---- Listed records

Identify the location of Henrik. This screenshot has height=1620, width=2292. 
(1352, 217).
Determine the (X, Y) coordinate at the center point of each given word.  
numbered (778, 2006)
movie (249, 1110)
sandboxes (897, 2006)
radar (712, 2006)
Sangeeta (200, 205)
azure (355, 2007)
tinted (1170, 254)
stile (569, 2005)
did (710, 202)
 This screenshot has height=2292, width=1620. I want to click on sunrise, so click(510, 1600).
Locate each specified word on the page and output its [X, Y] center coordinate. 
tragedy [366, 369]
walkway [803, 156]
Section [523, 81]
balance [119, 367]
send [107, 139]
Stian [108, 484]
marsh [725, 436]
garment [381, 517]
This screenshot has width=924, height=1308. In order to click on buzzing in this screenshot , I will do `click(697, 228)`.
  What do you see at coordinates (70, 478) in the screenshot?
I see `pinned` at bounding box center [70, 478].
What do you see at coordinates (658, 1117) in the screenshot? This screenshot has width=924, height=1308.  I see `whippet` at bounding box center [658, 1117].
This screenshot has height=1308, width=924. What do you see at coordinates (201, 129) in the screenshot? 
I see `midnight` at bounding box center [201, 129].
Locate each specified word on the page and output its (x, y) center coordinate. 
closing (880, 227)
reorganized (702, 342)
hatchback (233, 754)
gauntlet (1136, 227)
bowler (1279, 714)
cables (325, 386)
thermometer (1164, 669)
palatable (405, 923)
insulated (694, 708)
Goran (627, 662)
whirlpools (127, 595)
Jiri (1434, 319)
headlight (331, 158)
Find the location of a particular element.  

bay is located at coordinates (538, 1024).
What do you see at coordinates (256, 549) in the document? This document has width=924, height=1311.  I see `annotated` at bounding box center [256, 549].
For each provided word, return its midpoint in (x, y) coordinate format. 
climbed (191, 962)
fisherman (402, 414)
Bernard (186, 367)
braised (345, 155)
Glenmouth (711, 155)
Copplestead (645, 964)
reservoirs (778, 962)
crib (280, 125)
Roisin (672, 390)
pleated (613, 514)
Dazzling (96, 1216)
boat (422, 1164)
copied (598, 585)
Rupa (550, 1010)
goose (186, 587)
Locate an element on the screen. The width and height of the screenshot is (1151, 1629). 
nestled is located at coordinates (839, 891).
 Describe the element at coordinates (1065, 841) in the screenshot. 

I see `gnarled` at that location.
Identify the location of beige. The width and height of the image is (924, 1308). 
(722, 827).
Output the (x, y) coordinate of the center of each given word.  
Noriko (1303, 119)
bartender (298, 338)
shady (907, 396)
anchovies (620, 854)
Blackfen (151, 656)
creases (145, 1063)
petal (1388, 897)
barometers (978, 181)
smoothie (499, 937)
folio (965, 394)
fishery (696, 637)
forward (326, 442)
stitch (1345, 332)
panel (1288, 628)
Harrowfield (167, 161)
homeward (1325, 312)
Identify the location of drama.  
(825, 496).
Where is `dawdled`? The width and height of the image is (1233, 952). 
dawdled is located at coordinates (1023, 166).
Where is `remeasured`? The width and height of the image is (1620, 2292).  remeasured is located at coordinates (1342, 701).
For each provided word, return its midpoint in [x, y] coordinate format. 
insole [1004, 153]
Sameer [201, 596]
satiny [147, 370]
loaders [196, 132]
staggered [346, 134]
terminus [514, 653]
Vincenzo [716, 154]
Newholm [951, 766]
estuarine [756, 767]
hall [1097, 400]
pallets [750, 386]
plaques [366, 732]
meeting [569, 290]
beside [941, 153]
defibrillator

--------

Problem to solve: Express the material starting with the line that contains "y) center coordinate." and going on through the line that contains "What do you see at coordinates (256, 549)" as a two-column CSV with the columns instruction and output, giving each answer its own row beside the text it answers. Put every field in quotation marks and turn line breaks into spaces.

Written answer:
instruction,output
"Locate each specified word on the page and output its (x, y) center coordinate. closing","(880, 227)"
"reorganized","(702, 342)"
"hatchback","(233, 754)"
"gauntlet","(1136, 227)"
"bowler","(1279, 714)"
"cables","(325, 386)"
"thermometer","(1164, 669)"
"palatable","(405, 923)"
"insulated","(694, 708)"
"Goran","(627, 662)"
"whirlpools","(127, 595)"
"Jiri","(1434, 319)"
"headlight","(331, 158)"
"Find the location of a particular element.","bay is located at coordinates (538, 1024)."
"What do you see at coordinates (256, 549) in the document? This document has width=924, height=1311.","I see `annotated` at bounding box center [256, 549]."